Work required: Only the lines with the string "purple" are needed; return each of them from the entries below.

Task material:
◇ ◇ ◇

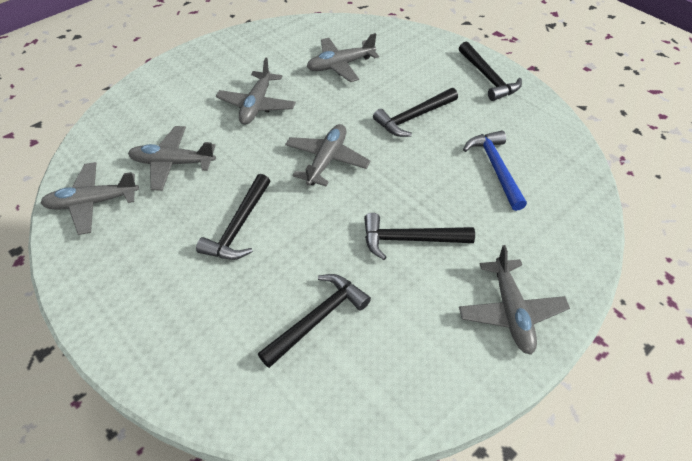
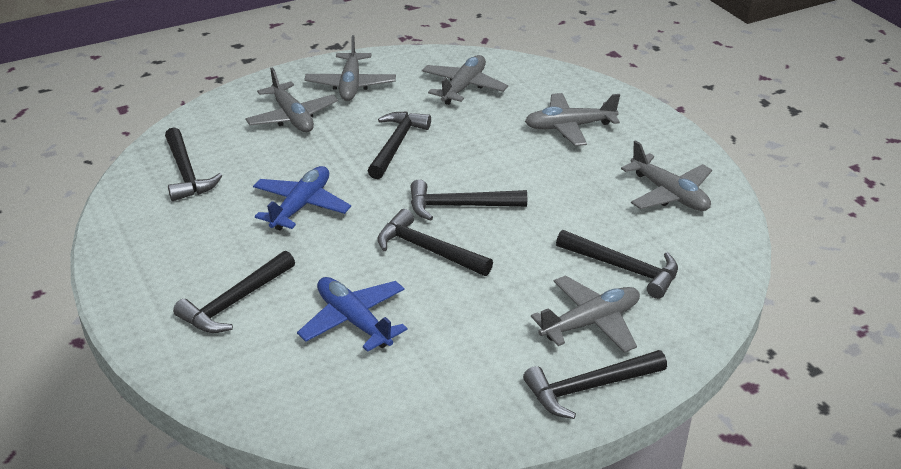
black hammer: 5 -> 7
blue hammer: 1 -> 0
blue plane: 0 -> 2

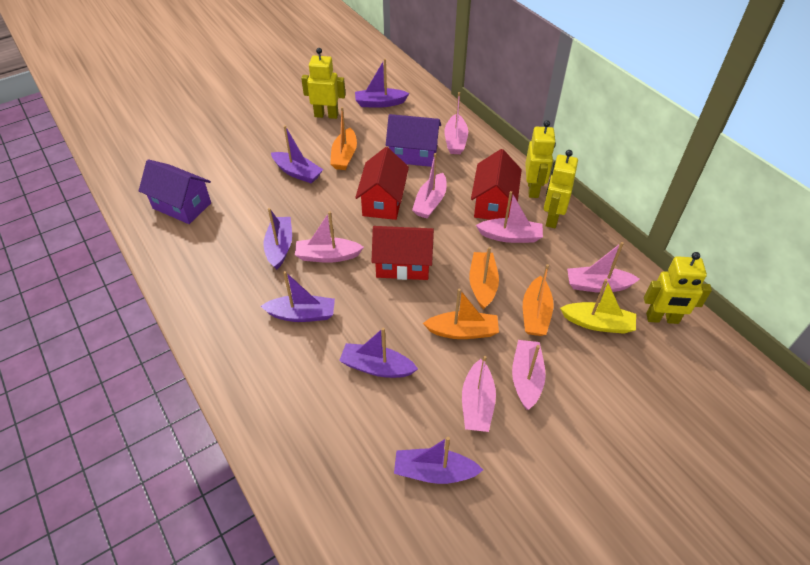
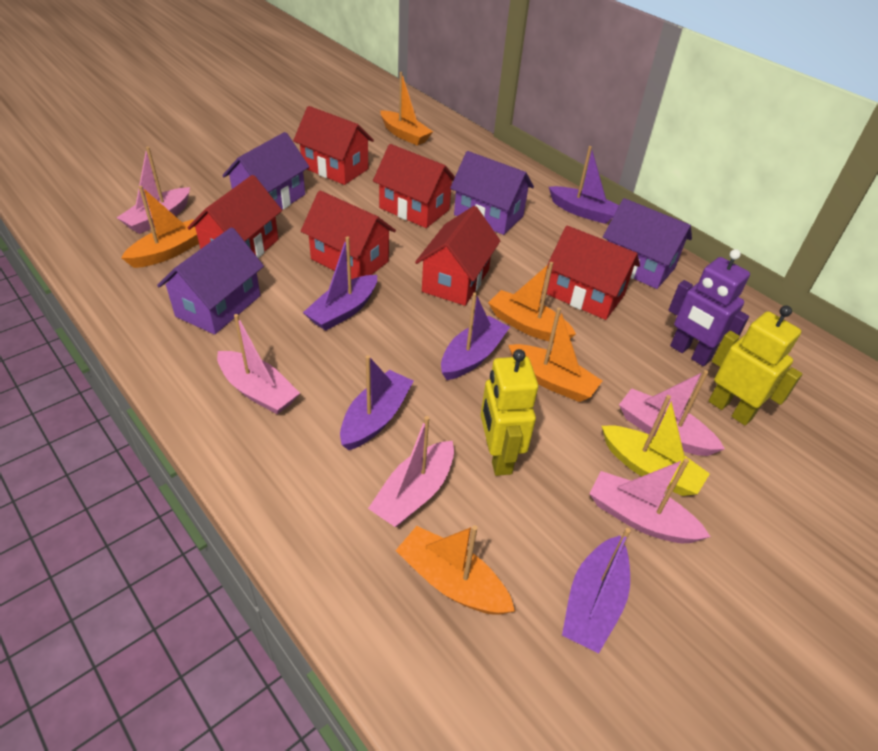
orange boat: 4 -> 5
pink boat: 7 -> 5
purple boat: 6 -> 5
purple house: 2 -> 4
purple robot: 0 -> 1
red house: 3 -> 6
yellow robot: 4 -> 2

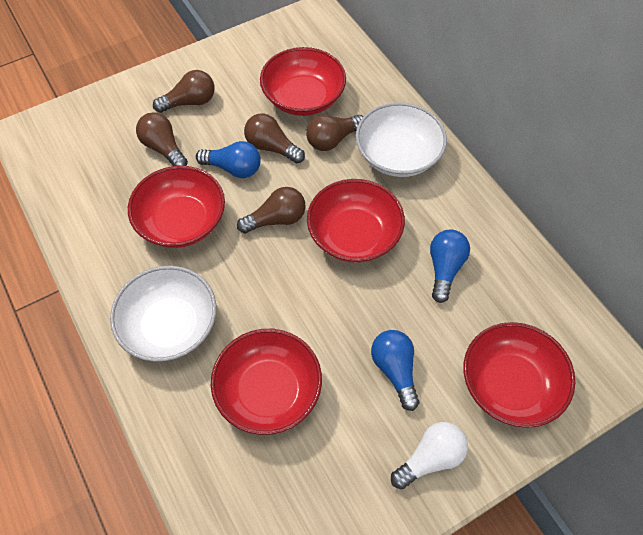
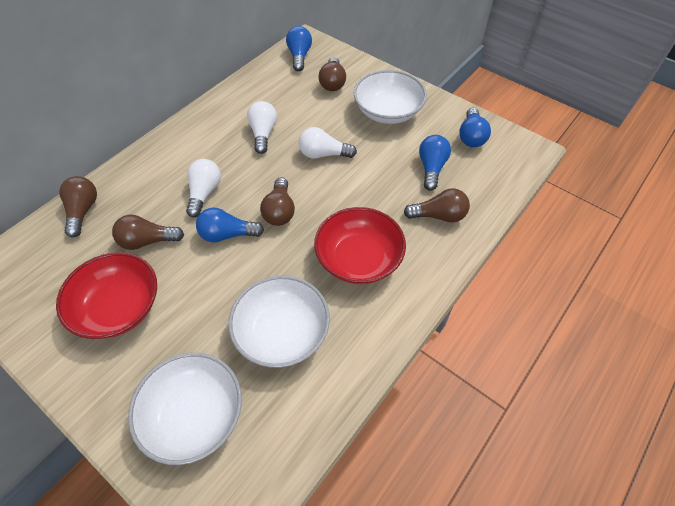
blue light bulb: 3 -> 4
red bowl: 5 -> 2
white bowl: 2 -> 3
white light bulb: 1 -> 3

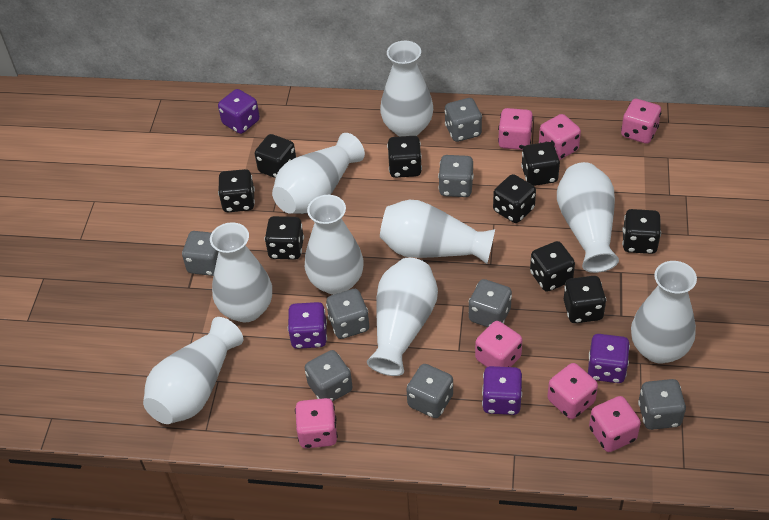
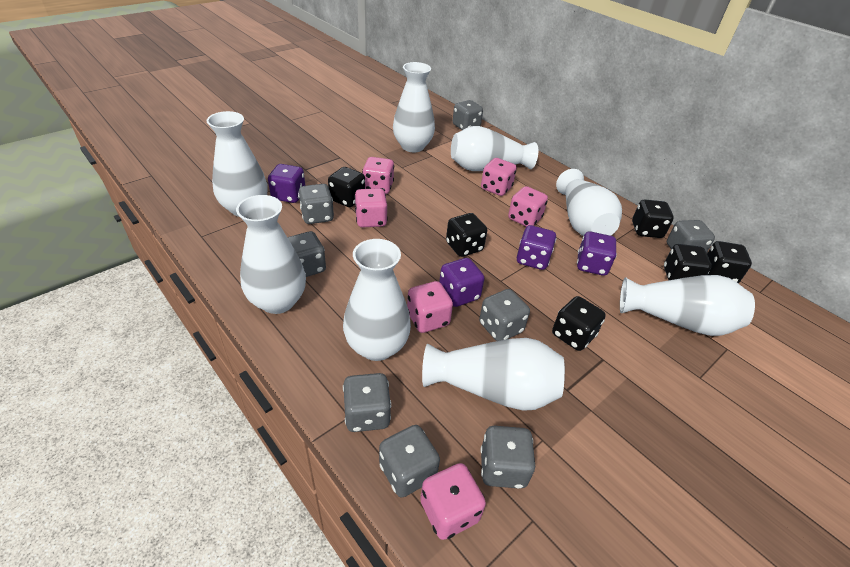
black dice: 9 -> 6
pink dice: 7 -> 6
white vase: 9 -> 8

◇ ◇ ◇

Written solution:
purple boat: 6 -> 5
purple house: 2 -> 4
purple robot: 0 -> 1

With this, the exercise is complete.